• **Required action**
With all pictures excluded, restate the records that follow exactly as written.

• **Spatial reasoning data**

+ + + +

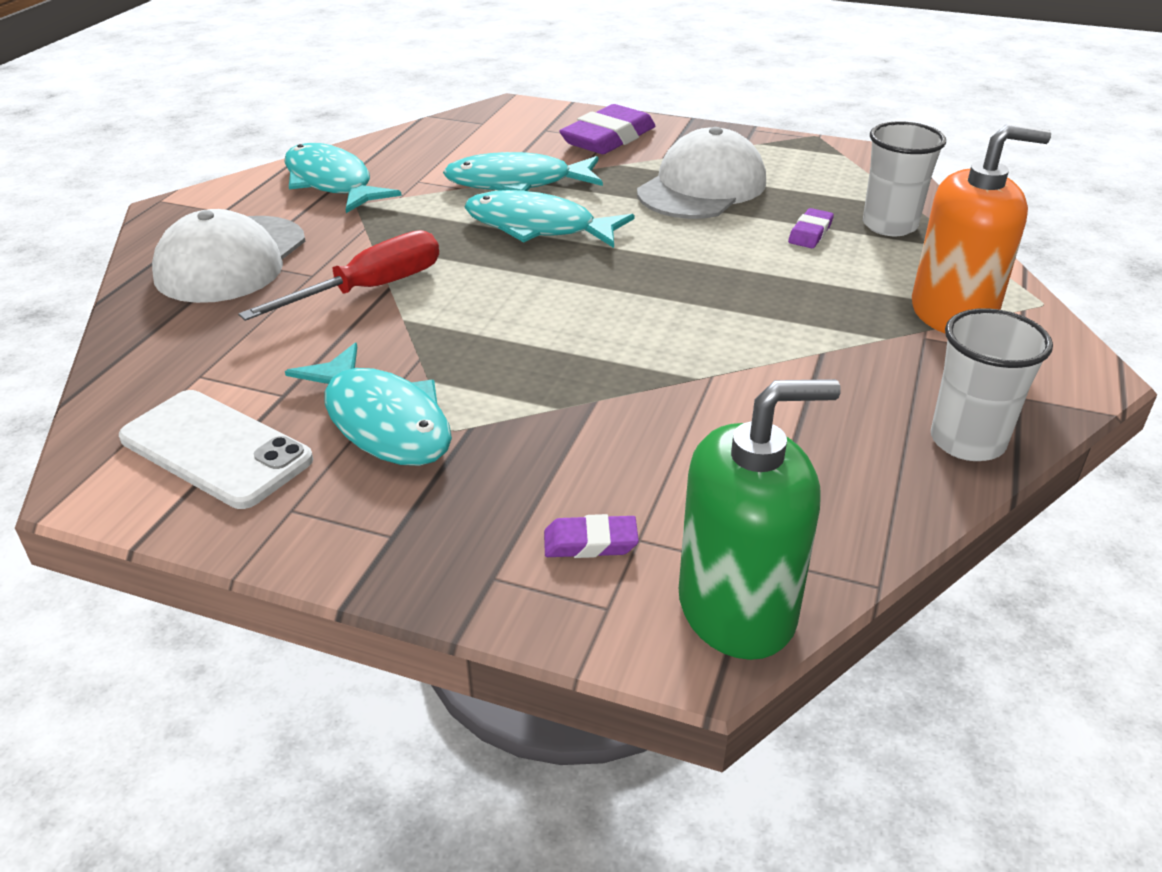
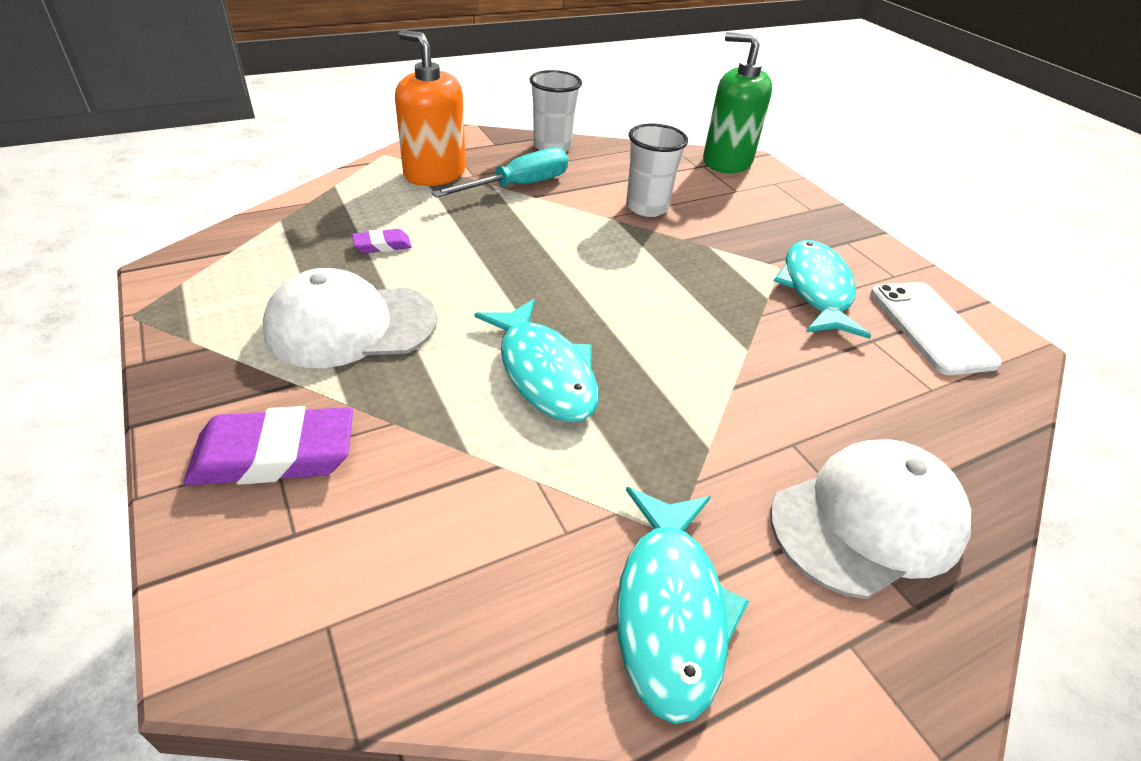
camera: 140 degrees left, 5 degrees up
(369, 289) = (752, 393): red screwdriver -> none
(516, 183) = (477, 446): turquoise fish -> none
(590, 542) = (758, 198): purple eraser -> none
(860, 353) = (518, 186): none -> turquoise screwdriver
(889, 225) = (328, 220): white cup -> white cup (647, 207)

+ + + +

• **Response**
camera: 140 degrees left, 5 degrees up
(369, 289) = (752, 393): red screwdriver -> none
(516, 183) = (477, 446): turquoise fish -> none
(590, 542) = (758, 198): purple eraser -> none
(860, 353) = (518, 186): none -> turquoise screwdriver
(889, 225) = (328, 220): white cup -> white cup (647, 207)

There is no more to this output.